▶ Task to carry out
All the lines below need to be transcribed exactly. Pictures get left out.

▶ Dataset excerpt
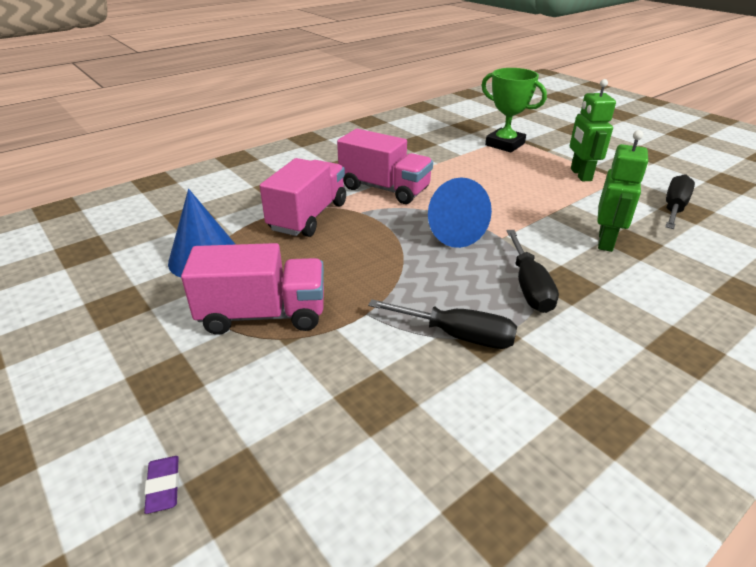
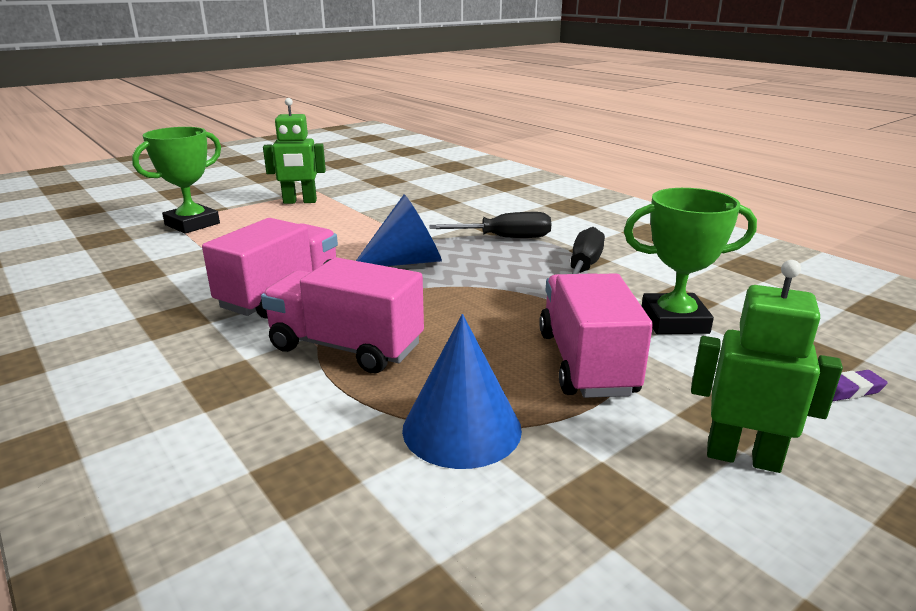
camera: 90 degrees left, 10 degrees down
(326, 383) = (674, 321): none -> green trophy
(606, 241) = (433, 207): green robot -> green robot (742, 457)
(674, 208) = (380, 182): black screwdriver -> none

▶ The completed task
camera: 90 degrees left, 10 degrees down
(326, 383) = (674, 321): none -> green trophy
(606, 241) = (433, 207): green robot -> green robot (742, 457)
(674, 208) = (380, 182): black screwdriver -> none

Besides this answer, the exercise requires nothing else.